**Aim**
Give the part of the rows below that begins with the line containing "Is white matte cabinet at right looking" and ends with the line containing "Yes, white matte cabinet at right is positioned" as a JSON list of strings, one string per line, with blank lines left out.
----- Records for the exercise
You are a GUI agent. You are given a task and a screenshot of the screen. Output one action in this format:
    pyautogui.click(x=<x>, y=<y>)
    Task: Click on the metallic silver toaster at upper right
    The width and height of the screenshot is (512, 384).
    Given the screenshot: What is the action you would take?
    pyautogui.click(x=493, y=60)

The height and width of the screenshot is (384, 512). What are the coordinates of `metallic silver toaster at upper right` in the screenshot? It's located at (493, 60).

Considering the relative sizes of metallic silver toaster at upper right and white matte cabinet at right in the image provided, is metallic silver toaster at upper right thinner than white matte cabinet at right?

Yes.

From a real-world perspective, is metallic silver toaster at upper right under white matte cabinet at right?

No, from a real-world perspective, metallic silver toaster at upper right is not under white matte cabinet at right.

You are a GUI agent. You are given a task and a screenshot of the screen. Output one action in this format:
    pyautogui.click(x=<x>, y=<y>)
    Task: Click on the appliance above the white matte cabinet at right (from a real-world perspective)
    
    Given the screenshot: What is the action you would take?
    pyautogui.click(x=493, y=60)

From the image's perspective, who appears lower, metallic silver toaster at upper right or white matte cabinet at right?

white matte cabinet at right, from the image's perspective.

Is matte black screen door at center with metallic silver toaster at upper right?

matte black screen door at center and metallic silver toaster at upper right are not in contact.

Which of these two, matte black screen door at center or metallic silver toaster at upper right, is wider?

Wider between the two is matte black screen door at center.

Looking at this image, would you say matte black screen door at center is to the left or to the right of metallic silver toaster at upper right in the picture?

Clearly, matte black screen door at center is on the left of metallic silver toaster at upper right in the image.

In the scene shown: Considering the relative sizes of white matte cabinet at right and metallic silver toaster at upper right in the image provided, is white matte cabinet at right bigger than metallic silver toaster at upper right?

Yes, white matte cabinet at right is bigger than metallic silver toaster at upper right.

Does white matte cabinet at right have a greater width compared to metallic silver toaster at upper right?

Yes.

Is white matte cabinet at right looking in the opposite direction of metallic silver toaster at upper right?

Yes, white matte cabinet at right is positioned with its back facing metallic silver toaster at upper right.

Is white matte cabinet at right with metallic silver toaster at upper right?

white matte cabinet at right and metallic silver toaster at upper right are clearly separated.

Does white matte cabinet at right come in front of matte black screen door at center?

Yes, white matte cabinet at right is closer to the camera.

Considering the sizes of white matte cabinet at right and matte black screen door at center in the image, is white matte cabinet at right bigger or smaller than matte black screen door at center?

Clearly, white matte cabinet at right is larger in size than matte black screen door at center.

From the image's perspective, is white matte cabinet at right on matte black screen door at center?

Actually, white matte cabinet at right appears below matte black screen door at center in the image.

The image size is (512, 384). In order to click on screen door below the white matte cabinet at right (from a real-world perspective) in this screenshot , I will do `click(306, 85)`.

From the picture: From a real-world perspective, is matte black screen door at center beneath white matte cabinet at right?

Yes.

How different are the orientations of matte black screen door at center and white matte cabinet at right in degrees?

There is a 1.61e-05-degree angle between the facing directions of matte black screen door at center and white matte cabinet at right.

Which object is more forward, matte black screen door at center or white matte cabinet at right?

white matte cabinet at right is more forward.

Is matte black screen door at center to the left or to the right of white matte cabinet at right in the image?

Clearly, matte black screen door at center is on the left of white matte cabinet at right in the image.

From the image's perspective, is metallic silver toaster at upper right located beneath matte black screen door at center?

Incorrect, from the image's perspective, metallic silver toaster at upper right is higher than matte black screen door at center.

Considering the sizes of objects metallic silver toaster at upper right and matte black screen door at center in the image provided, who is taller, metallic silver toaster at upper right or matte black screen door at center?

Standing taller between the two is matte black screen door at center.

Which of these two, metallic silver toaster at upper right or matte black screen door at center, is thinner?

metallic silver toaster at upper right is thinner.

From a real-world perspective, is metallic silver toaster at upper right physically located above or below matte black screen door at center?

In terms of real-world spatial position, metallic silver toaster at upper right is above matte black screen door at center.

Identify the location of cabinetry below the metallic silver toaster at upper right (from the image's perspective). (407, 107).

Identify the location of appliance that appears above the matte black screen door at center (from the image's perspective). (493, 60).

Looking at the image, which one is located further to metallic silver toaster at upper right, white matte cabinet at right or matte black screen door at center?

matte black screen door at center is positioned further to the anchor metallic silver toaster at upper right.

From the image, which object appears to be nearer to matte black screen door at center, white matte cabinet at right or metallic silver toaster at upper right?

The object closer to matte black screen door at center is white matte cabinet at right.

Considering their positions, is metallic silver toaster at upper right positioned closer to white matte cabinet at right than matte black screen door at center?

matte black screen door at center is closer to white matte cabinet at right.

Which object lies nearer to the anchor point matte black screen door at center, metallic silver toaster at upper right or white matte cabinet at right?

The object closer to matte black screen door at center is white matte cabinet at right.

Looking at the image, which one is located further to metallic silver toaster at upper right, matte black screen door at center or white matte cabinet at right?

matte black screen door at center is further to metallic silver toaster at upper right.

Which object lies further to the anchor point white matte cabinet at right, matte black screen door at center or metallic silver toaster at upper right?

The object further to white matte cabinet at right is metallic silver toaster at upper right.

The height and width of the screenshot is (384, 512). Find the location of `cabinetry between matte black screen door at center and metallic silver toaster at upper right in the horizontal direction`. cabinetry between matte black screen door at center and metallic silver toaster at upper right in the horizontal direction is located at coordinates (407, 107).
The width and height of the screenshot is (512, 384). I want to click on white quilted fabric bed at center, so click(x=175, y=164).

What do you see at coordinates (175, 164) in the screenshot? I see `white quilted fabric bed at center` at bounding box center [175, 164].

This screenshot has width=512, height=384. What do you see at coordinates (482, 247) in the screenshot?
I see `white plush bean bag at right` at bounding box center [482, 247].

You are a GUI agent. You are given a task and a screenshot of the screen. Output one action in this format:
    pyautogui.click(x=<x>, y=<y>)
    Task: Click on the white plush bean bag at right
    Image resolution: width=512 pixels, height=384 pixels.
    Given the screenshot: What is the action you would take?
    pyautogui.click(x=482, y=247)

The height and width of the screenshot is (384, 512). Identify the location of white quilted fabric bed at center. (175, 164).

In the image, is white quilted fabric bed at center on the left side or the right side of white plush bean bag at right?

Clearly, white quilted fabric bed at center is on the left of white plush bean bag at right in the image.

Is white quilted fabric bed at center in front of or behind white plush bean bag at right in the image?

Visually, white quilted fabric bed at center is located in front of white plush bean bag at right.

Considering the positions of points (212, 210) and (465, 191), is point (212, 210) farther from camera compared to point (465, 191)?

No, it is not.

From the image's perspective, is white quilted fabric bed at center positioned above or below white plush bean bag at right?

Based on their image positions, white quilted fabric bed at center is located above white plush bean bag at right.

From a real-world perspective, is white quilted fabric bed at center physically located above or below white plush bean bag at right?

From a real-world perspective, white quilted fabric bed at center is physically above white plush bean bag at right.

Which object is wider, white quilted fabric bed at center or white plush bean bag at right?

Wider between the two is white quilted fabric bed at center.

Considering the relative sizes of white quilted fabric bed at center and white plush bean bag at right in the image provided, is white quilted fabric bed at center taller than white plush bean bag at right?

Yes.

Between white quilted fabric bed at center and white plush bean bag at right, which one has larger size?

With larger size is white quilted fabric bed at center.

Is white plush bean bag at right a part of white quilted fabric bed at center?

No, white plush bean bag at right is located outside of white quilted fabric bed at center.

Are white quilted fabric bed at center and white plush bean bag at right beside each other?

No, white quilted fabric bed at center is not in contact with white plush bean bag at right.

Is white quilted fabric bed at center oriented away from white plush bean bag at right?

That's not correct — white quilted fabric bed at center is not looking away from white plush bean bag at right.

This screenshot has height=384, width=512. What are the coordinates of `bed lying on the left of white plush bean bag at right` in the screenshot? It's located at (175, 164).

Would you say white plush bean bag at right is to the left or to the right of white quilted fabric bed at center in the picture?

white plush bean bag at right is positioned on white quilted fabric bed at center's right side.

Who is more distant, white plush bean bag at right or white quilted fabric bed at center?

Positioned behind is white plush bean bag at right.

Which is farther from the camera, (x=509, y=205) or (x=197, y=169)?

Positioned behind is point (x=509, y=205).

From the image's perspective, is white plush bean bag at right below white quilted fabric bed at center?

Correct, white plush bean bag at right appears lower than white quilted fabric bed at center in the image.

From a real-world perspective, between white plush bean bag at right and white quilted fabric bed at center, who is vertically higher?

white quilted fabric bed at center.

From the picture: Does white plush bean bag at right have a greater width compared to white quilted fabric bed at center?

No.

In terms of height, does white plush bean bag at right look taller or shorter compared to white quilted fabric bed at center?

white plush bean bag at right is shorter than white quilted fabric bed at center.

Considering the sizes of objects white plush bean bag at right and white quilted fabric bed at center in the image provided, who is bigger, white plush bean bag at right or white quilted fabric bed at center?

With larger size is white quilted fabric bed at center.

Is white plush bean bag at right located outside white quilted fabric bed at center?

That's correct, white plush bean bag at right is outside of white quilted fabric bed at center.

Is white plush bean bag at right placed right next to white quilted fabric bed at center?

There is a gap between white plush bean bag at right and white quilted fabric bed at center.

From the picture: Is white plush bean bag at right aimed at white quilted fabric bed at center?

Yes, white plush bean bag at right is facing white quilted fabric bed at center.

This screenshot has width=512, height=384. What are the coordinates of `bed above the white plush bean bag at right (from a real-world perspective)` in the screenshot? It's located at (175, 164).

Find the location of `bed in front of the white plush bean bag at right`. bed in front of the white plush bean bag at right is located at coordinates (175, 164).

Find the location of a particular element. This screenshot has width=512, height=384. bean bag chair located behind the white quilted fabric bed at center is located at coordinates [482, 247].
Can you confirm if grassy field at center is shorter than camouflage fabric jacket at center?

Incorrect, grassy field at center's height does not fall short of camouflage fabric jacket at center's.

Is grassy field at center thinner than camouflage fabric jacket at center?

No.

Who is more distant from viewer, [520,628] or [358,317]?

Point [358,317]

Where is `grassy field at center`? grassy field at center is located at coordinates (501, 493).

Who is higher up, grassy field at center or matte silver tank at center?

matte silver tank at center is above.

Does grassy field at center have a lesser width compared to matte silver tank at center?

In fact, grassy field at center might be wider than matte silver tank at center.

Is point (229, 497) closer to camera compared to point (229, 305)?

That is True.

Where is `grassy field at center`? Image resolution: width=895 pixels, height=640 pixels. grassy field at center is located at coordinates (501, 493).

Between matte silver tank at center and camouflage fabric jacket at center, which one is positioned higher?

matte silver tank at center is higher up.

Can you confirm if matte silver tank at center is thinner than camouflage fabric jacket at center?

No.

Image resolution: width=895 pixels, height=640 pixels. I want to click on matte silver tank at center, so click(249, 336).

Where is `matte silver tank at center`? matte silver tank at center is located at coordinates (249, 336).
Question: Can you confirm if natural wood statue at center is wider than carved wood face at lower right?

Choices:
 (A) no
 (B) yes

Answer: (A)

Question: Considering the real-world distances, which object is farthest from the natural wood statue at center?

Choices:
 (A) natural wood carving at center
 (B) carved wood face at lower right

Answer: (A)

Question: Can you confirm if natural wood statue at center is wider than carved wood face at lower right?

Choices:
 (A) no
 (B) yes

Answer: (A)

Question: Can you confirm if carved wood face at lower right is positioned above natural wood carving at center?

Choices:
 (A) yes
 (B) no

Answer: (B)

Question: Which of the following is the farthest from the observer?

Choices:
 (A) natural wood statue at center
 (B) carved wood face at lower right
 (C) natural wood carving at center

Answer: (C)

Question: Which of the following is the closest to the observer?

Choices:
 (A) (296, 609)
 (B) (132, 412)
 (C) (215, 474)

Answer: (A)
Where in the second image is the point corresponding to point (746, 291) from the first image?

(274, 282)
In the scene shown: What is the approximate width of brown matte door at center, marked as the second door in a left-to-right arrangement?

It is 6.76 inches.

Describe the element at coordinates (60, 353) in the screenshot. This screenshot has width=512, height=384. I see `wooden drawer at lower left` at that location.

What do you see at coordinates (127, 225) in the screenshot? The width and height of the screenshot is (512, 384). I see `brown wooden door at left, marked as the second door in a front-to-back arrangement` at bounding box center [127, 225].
----------
**Exercise result**
[
  "Is white matte cabinet at right looking in the opposite direction of metallic silver toaster at upper right?",
  "Yes, white matte cabinet at right is positioned with its back facing metallic silver toaster at upper right."
]